The required output is a copy of each line in the material below that includes "turquoise".

DATA FOR THIS EXERCISE section start

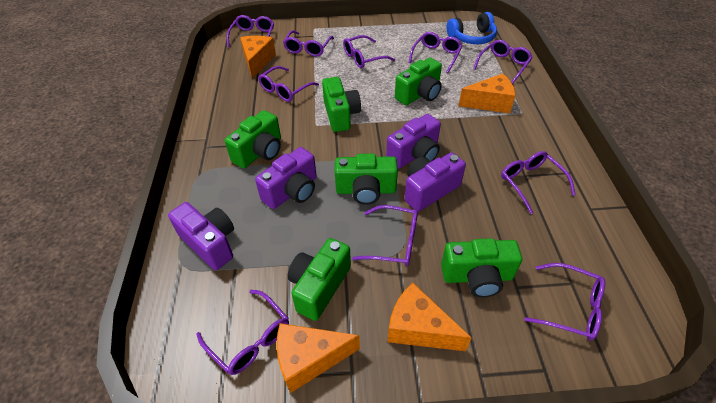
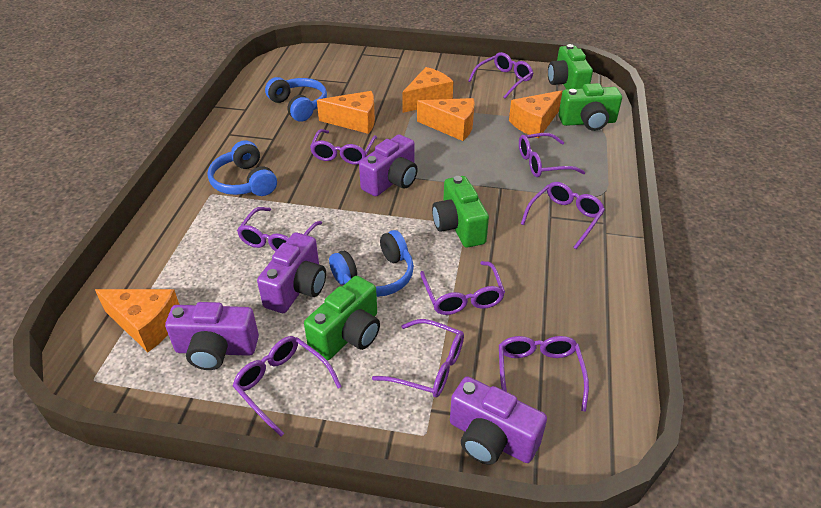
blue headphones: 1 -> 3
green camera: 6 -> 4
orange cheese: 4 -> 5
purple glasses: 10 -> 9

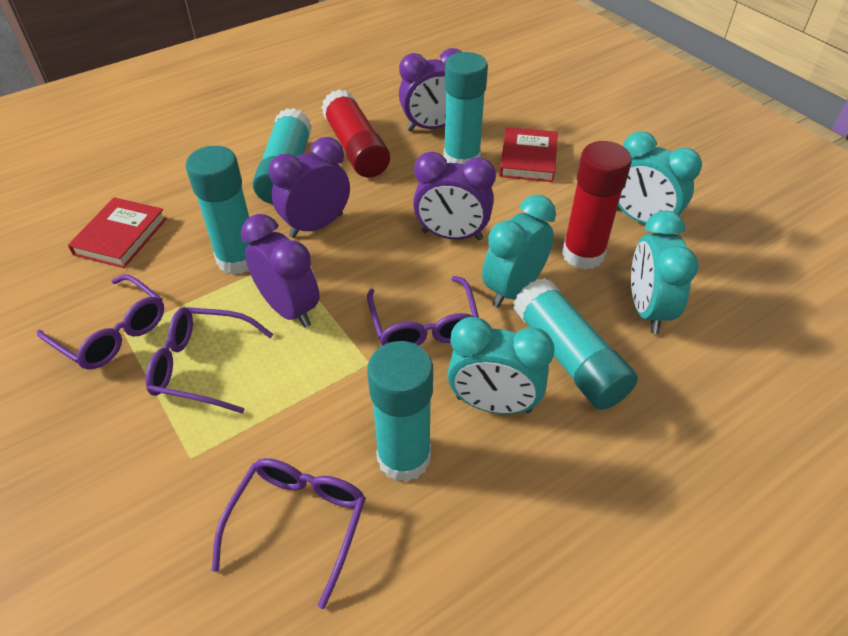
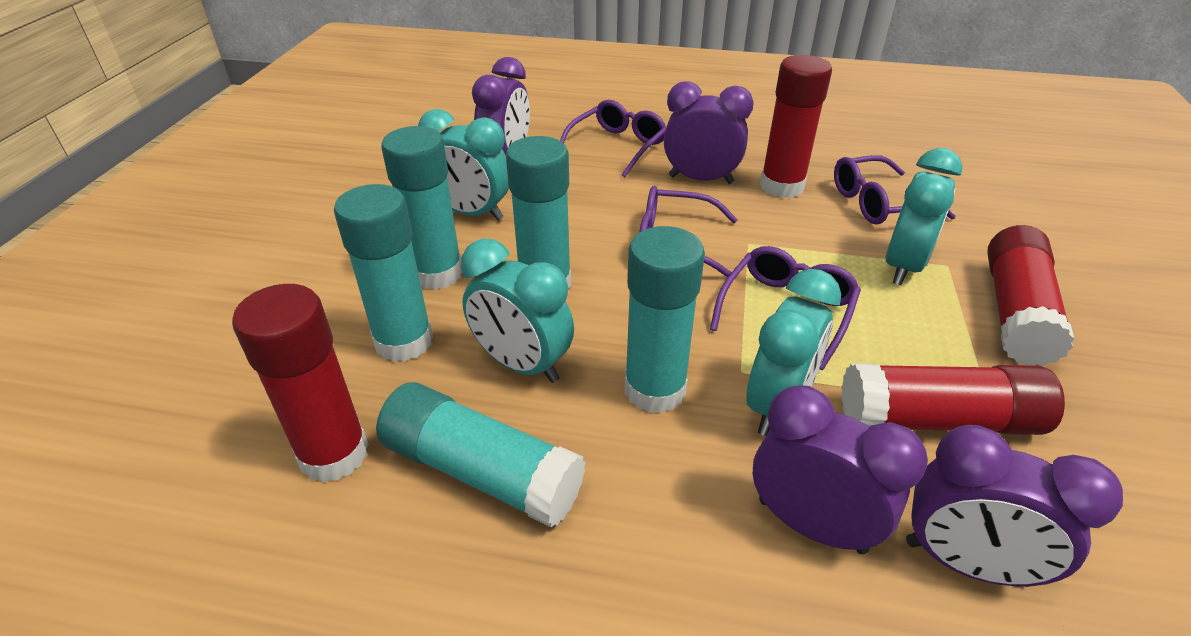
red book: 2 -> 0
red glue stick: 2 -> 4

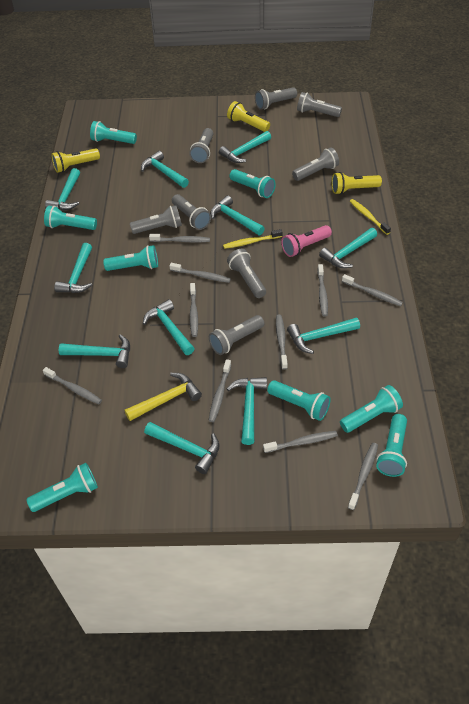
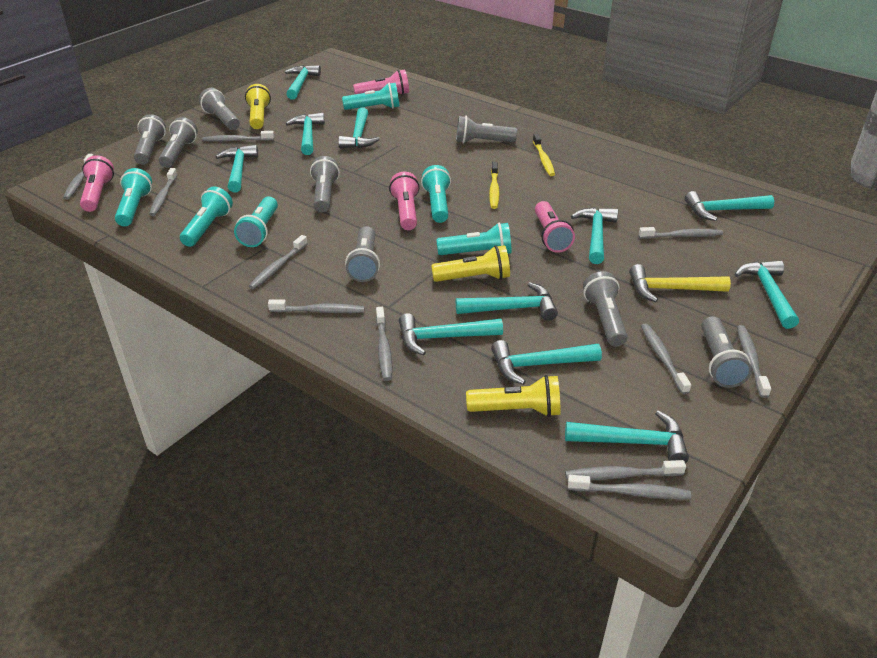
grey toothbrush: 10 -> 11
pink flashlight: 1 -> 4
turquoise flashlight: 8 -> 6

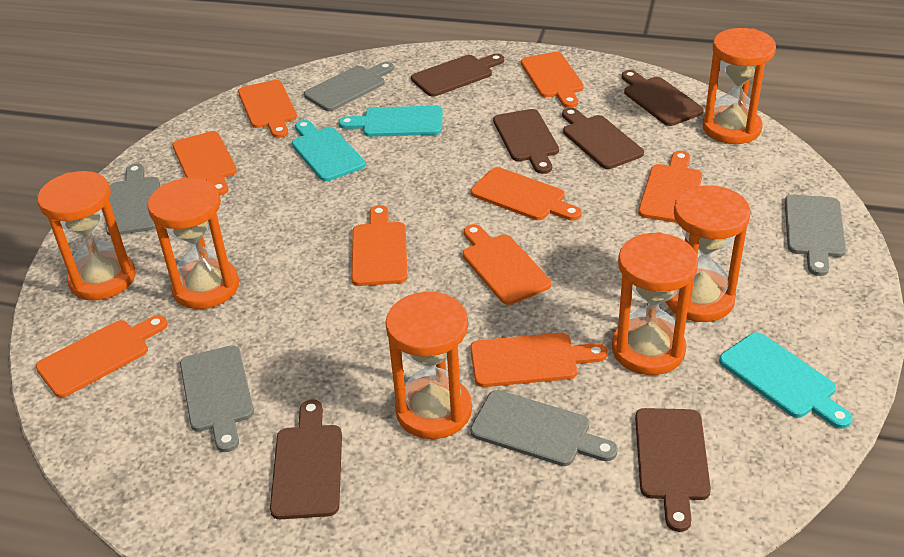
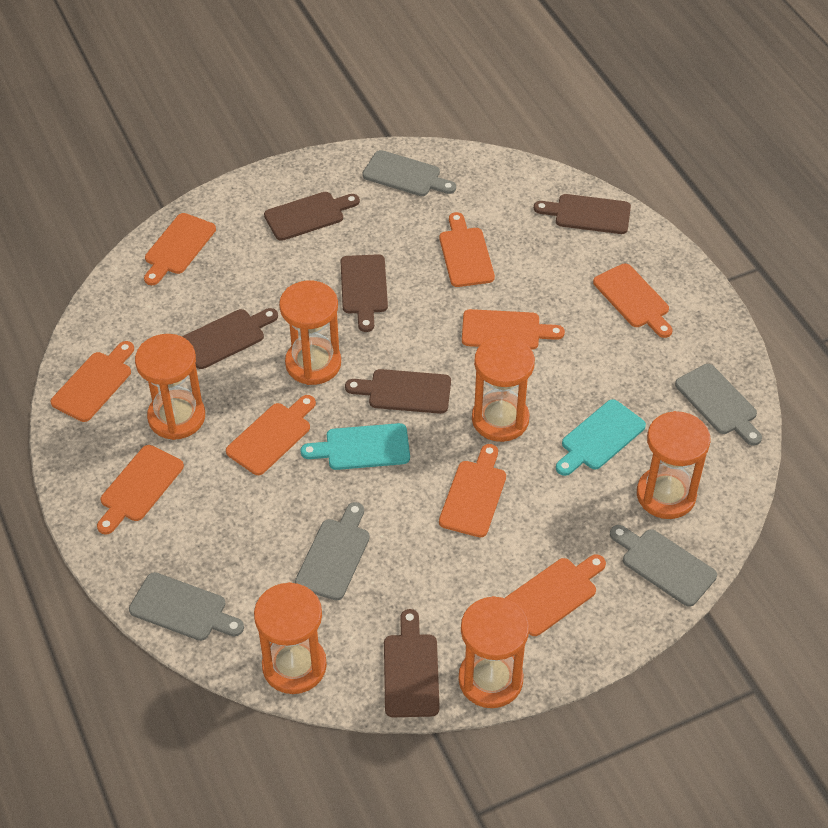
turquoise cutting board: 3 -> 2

DATA FOR THIS EXERCISE section end

> [SOLUTION TO THIS PROBLEM]:
turquoise flashlight: 8 -> 6
turquoise cutting board: 3 -> 2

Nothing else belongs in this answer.